§ **Instructions for the task**
Counting task for the data below: how many lines hold the word "degrees"? Answer with the number only.

§ **Supplied data**
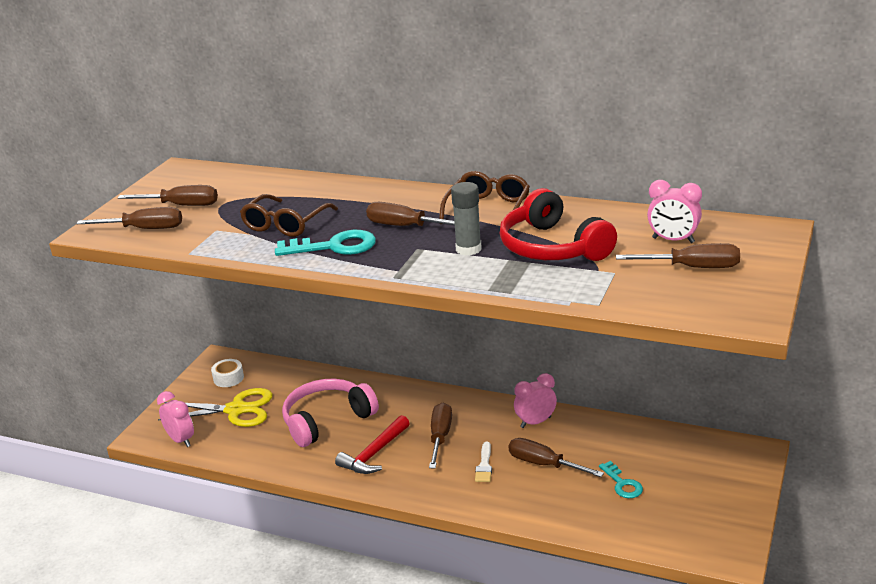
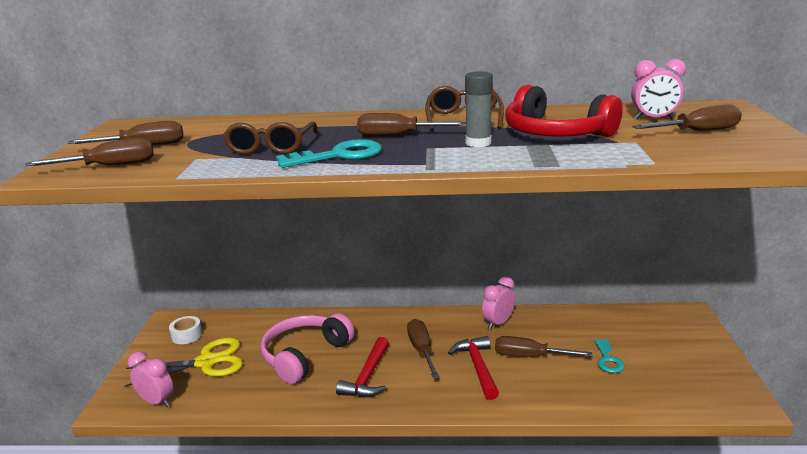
camera: 20 degrees left, 5 degrees down
(484, 465) = (477, 367): white brush -> red hammer
(622, 484) = (608, 359): turquoise key -> turquoise key turned 45 degrees clockwise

§ **Exercise output**
2